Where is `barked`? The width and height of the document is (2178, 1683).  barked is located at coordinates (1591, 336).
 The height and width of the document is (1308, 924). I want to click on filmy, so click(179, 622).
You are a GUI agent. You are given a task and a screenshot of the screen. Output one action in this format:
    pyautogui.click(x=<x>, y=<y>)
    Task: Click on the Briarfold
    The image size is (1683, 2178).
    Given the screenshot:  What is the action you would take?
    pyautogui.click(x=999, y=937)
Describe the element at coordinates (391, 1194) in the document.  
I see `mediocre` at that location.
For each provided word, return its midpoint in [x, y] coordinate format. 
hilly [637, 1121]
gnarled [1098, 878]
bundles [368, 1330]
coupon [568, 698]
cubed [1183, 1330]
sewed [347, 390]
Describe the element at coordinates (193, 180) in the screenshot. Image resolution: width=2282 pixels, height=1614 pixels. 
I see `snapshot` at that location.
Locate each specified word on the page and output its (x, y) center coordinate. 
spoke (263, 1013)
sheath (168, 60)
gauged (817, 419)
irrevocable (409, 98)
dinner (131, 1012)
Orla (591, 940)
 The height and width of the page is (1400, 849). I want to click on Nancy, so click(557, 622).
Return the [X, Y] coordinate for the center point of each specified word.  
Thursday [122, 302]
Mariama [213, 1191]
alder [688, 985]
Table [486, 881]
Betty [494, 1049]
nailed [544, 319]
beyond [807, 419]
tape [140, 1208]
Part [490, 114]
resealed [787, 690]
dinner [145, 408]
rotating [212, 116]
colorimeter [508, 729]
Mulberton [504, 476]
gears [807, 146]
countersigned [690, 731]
※
- **EXERCISE OBJECTIVE**: Swap each "dinner" in the material above for "supper" and write out all the lines again with nothing else changed.

- **ANSWER FOR THIS EXERCISE**:
Where is `barked`? The width and height of the document is (2178, 1683).  barked is located at coordinates (1591, 336).
 The height and width of the document is (1308, 924). I want to click on filmy, so click(179, 622).
You are a GUI agent. You are given a task and a screenshot of the screen. Output one action in this format:
    pyautogui.click(x=<x>, y=<y>)
    Task: Click on the Briarfold
    The image size is (1683, 2178).
    Given the screenshot:  What is the action you would take?
    pyautogui.click(x=999, y=937)
Describe the element at coordinates (391, 1194) in the document.  
I see `mediocre` at that location.
For each provided word, return its midpoint in [x, y] coordinate format. 
hilly [637, 1121]
gnarled [1098, 878]
bundles [368, 1330]
coupon [568, 698]
cubed [1183, 1330]
sewed [347, 390]
Describe the element at coordinates (193, 180) in the screenshot. Image resolution: width=2282 pixels, height=1614 pixels. 
I see `snapshot` at that location.
Locate each specified word on the page and output its (x, y) center coordinate. 
spoke (263, 1013)
sheath (168, 60)
gauged (817, 419)
irrevocable (409, 98)
supper (131, 1012)
Orla (591, 940)
 The height and width of the page is (1400, 849). I want to click on Nancy, so click(557, 622).
Return the [X, Y] coordinate for the center point of each specified word.  
Thursday [122, 302]
Mariama [213, 1191]
alder [688, 985]
Table [486, 881]
Betty [494, 1049]
nailed [544, 319]
beyond [807, 419]
tape [140, 1208]
Part [490, 114]
resealed [787, 690]
supper [145, 408]
rotating [212, 116]
colorimeter [508, 729]
Mulberton [504, 476]
gears [807, 146]
countersigned [690, 731]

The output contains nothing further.